§ THE PROBLEM:
Check the records below line by line for the string "VBUS". Give the number of lines that contain it and nothing else.

○ ○ ○ ○ ○

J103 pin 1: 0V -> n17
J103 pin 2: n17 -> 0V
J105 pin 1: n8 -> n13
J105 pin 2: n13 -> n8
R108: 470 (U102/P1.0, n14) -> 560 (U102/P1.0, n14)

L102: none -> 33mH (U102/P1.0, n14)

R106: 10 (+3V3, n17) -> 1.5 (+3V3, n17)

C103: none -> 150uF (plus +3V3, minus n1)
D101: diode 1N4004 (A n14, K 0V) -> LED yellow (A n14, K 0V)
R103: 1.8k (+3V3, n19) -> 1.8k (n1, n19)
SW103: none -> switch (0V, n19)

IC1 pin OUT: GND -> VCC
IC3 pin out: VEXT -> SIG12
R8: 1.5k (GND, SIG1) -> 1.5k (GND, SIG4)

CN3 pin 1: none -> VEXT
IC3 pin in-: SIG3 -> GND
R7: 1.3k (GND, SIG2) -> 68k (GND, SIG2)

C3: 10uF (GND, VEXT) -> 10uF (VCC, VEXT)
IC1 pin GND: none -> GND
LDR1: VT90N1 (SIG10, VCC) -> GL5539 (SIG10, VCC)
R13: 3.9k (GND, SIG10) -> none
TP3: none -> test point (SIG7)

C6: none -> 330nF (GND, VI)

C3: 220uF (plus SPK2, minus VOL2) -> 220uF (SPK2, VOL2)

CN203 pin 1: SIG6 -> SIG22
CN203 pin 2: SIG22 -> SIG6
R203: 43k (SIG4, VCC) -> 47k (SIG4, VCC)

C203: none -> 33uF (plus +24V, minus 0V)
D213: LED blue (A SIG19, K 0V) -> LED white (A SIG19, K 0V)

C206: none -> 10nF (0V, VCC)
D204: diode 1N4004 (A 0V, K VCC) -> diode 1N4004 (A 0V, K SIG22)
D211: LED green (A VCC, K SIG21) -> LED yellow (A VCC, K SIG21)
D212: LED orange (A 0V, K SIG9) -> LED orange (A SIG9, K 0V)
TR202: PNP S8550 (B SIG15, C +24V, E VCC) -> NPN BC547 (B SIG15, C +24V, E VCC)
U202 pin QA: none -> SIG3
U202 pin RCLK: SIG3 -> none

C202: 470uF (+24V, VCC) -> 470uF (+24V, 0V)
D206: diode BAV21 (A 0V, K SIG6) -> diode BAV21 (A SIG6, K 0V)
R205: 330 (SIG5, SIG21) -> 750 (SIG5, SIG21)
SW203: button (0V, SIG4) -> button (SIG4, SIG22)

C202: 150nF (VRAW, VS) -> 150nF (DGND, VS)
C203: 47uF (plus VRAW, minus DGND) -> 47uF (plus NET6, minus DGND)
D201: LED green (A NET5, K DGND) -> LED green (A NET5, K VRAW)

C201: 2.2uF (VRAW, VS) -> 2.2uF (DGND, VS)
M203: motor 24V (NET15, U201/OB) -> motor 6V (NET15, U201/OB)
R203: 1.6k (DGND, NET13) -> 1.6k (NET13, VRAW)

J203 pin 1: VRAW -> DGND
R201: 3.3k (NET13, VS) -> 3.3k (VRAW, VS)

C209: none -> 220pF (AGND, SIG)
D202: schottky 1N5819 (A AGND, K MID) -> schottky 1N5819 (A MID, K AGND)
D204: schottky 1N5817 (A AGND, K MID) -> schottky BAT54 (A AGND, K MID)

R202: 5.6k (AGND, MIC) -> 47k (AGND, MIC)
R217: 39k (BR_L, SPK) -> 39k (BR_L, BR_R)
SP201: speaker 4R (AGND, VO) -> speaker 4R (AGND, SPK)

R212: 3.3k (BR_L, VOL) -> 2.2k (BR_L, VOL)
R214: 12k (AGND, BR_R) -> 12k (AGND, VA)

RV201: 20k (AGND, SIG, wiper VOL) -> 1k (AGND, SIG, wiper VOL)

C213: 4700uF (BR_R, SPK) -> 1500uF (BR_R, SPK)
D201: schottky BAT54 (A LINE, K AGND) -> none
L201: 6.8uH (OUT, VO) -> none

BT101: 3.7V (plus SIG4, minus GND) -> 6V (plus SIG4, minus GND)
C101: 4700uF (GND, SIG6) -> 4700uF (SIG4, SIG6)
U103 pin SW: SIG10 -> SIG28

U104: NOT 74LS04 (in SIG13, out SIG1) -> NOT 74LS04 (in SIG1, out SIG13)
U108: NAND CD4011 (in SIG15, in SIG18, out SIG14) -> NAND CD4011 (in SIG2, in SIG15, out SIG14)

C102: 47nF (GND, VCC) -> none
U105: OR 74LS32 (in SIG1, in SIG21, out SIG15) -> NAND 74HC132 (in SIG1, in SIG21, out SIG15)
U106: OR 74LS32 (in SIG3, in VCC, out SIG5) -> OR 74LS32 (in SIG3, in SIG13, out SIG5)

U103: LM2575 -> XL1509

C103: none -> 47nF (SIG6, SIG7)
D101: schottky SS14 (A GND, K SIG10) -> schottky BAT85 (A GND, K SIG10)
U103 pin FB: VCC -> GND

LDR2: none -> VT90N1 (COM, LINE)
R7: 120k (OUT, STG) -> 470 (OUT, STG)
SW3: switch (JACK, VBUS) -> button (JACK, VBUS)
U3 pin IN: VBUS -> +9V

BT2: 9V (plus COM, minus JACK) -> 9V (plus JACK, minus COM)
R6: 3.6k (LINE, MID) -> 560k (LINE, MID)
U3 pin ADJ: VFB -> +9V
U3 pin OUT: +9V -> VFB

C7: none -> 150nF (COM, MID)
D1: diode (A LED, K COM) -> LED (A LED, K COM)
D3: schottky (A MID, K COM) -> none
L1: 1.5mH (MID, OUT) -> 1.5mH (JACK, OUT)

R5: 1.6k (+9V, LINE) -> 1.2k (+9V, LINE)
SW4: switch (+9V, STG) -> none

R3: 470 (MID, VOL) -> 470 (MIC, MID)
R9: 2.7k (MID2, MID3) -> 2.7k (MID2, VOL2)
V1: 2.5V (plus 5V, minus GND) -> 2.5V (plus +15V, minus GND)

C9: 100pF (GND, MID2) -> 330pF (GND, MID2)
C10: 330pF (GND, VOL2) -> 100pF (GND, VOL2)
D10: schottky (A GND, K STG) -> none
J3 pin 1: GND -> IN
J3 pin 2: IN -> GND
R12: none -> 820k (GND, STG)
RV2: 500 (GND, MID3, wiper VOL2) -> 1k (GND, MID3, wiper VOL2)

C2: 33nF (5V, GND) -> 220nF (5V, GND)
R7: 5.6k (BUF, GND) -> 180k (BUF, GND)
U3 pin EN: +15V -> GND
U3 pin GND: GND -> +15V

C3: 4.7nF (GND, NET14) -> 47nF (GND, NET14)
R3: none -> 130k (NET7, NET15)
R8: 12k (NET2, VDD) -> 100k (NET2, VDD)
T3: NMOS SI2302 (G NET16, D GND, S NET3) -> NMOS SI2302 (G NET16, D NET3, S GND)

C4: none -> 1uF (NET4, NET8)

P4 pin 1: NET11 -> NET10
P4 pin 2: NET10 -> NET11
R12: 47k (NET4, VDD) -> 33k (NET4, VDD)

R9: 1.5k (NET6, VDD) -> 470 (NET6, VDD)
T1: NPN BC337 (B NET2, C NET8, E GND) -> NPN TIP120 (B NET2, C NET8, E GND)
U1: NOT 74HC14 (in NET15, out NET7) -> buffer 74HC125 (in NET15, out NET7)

○ ○ ○ ○ ○

§ TASK RESPONSE:
2